### ACTIVITY
No line before the one containing "[153,346,253,458]" is to be output; retype exactly that line and all lines that follow it to the end of the records.

[Dataset excerpts]
.....

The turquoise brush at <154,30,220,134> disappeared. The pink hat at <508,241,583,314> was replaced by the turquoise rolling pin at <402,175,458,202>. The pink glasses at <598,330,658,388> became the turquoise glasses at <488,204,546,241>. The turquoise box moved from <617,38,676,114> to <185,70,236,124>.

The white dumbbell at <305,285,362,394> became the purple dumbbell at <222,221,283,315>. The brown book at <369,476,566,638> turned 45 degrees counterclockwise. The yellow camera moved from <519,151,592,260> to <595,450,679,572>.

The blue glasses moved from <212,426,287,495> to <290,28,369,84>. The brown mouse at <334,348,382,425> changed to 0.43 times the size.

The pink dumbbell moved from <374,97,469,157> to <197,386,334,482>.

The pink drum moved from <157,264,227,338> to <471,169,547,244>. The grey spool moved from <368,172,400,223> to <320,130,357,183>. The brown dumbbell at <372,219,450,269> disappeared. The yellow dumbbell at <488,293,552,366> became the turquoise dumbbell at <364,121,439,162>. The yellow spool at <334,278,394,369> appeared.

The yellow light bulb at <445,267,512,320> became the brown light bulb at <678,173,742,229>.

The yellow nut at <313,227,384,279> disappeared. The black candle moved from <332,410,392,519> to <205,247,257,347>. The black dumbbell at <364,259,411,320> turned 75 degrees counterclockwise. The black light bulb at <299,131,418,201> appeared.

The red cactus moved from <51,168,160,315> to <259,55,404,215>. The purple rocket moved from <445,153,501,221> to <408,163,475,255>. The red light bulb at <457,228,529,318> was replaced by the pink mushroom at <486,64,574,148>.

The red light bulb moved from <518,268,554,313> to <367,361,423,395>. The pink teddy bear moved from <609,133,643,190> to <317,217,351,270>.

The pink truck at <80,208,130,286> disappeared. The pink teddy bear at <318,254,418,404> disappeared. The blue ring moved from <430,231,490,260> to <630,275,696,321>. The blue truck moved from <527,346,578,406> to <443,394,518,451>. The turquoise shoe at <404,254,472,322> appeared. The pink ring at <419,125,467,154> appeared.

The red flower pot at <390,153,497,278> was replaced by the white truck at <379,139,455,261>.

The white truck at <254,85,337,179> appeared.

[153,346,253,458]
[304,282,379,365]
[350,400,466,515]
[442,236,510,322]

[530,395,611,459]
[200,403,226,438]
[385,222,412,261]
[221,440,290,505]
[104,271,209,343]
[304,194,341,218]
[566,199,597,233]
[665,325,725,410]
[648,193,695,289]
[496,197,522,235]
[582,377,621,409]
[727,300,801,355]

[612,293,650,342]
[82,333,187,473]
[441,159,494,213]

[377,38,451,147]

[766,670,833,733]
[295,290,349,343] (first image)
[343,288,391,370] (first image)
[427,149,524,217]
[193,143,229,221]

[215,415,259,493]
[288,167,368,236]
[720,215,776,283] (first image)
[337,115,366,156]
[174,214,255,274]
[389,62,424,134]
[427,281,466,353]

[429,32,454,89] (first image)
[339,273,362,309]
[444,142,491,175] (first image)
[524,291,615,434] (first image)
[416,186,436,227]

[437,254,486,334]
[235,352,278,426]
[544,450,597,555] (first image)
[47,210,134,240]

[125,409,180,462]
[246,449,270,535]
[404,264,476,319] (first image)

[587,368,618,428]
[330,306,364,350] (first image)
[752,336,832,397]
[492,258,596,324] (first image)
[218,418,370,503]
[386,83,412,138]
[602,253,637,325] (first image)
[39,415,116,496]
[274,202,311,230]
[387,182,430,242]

.....

### SOLUTION TO THIS EXERCISE
[153,346,253,458]
[304,282,379,365]
[350,400,466,515]
[442,236,510,322]

[530,395,611,459]
[200,403,226,438]
[385,222,412,261]
[221,440,290,505]
[104,271,209,343]
[304,194,341,218]
[566,199,597,233]
[665,325,725,410]
[648,193,695,289]
[496,197,522,235]
[582,377,621,409]
[727,300,801,355]

[612,293,650,342]
[82,333,187,473]
[441,159,494,213]

[377,38,451,147]

[766,670,833,733]
[295,290,349,343] (first image)
[343,288,391,370] (first image)
[427,149,524,217]
[193,143,229,221]

[215,415,259,493]
[288,167,368,236]
[720,215,776,283] (first image)
[337,115,366,156]
[174,214,255,274]
[389,62,424,134]
[427,281,466,353]

[429,32,454,89] (first image)
[339,273,362,309]
[444,142,491,175] (first image)
[524,291,615,434] (first image)
[416,186,436,227]

[437,254,486,334]
[235,352,278,426]
[544,450,597,555] (first image)
[47,210,134,240]

[125,409,180,462]
[246,449,270,535]
[404,264,476,319] (first image)

[587,368,618,428]
[330,306,364,350] (first image)
[752,336,832,397]
[492,258,596,324] (first image)
[218,418,370,503]
[386,83,412,138]
[602,253,637,325] (first image)
[39,415,116,496]
[274,202,311,230]
[387,182,430,242]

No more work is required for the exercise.